Starting from the line that holds "golden_domino_tile (no. 1", output exactly each line through the end of the listing. Do not copy pictures.

### Extracted entries
☆ ☆ ☆ ☆ ☆ ☆ ☆
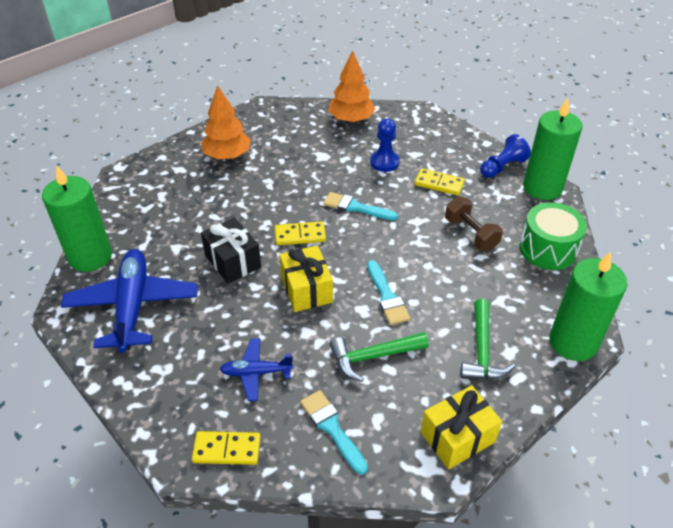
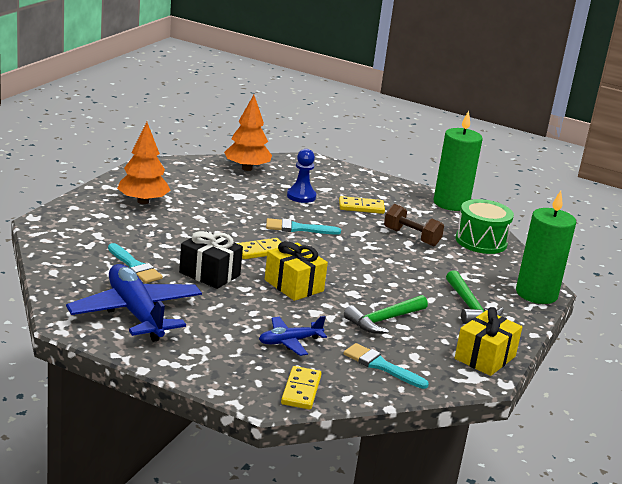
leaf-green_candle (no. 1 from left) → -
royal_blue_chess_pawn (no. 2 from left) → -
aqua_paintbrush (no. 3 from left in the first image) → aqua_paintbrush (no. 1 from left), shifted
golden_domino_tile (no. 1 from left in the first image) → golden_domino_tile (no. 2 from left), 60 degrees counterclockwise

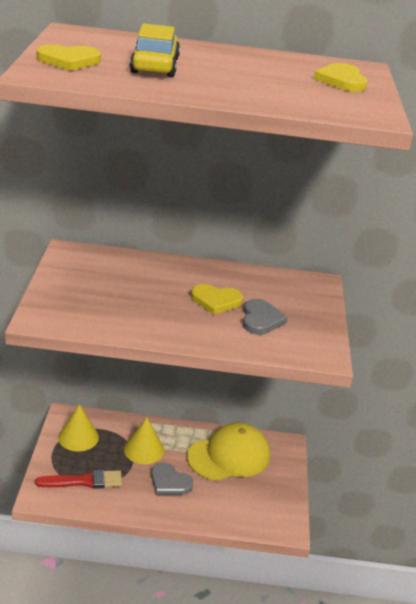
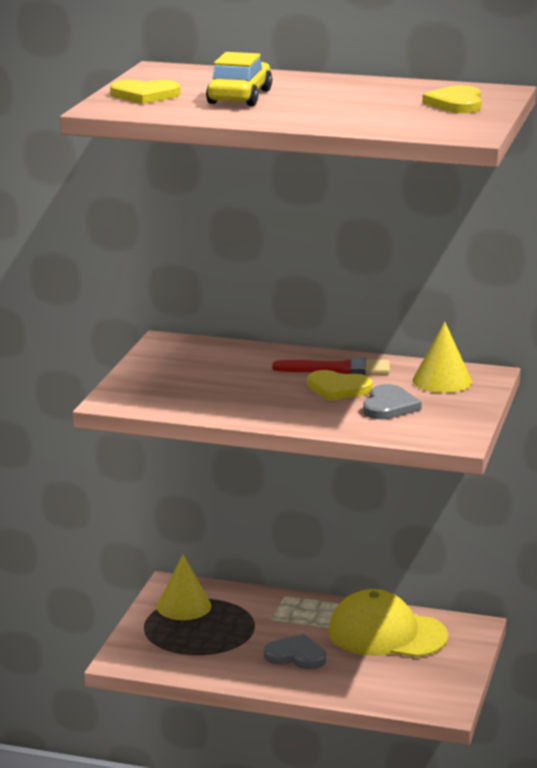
red_paintbrush, shifted
golden_cone (no. 2 from left), shifted
grey_heart_shape (no. 1 from left), 150 degrees clockwise
golden_cap, 150 degrees counterclockwise

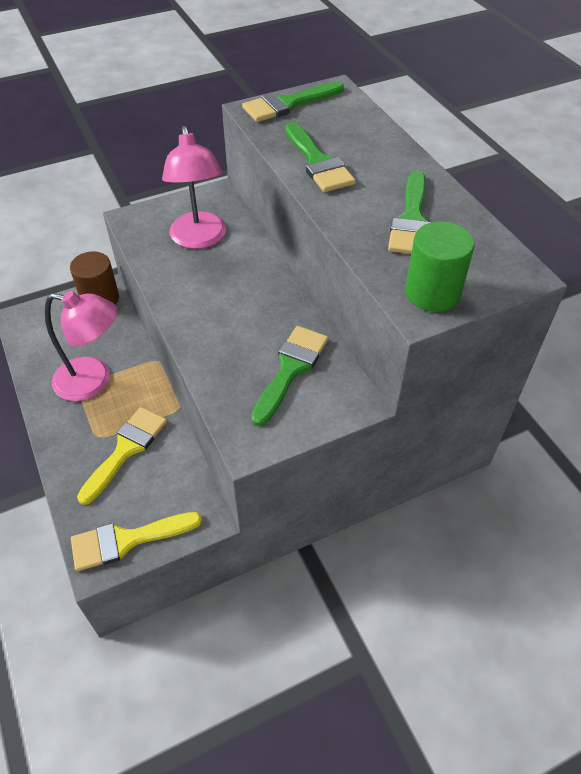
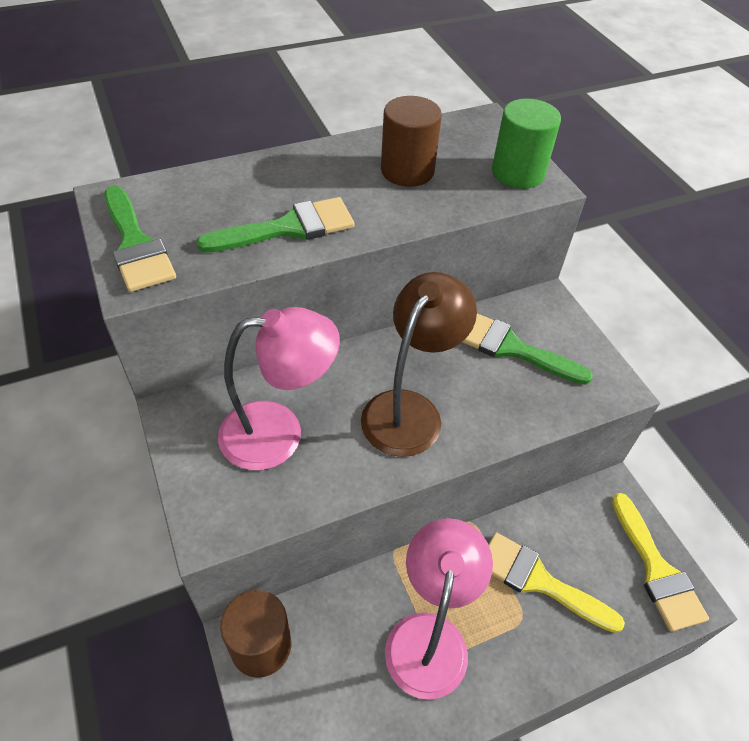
- → russet_desk_lamp
leaf-green_paintbrush (no. 4 from left) → russet_cylinder (no. 2 from left)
☆ ☆ ☆ ☆ ☆ ☆ ☆
### The answer
golden_domino_tile (no. 1 from left in the first image) → golden_domino_tile (no. 2 from left), 60 degrees counterclockwise

red_paintbrush, shifted
golden_cone (no. 2 from left), shifted
grey_heart_shape (no. 1 from left), 150 degrees clockwise
golden_cap, 150 degrees counterclockwise

- → russet_desk_lamp
leaf-green_paintbrush (no. 4 from left) → russet_cylinder (no. 2 from left)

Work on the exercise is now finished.